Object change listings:
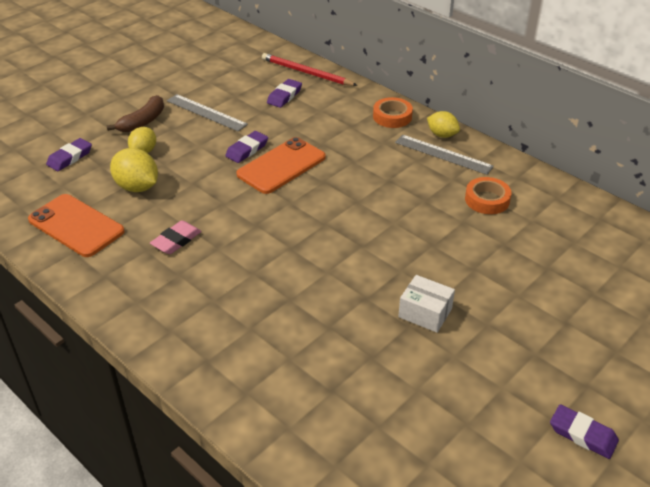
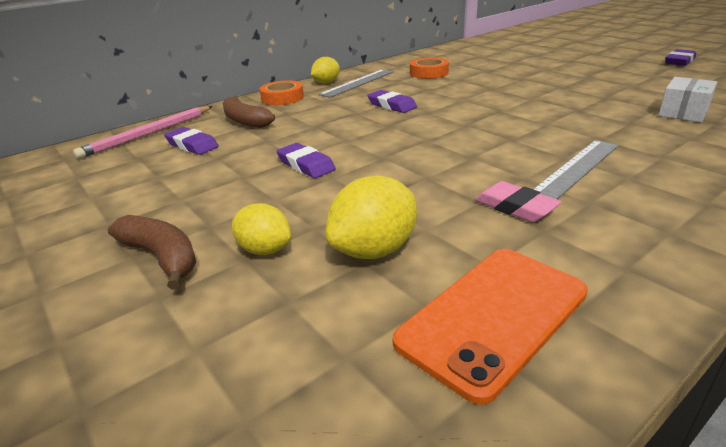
camera: 80 degrees left, 10 degrees down
(70, 157) = (235, 354): purple eraser -> purple eraser (392, 105)
(206, 112) = (185, 196): grey ruler -> grey ruler (576, 169)
(281, 166) = (352, 145): orange phone -> none
(306, 72) = (148, 134): red pencil -> pink pencil
(333, 108) = (245, 121): none -> brown banana
(425, 313) = (586, 92): white box -> white box (683, 112)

■ **Problem requirements**:
Repeat the entries exactly, without pictures.

■ **Response to the task**:
camera: 80 degrees left, 10 degrees down
(70, 157) = (235, 354): purple eraser -> purple eraser (392, 105)
(206, 112) = (185, 196): grey ruler -> grey ruler (576, 169)
(281, 166) = (352, 145): orange phone -> none
(306, 72) = (148, 134): red pencil -> pink pencil
(333, 108) = (245, 121): none -> brown banana
(425, 313) = (586, 92): white box -> white box (683, 112)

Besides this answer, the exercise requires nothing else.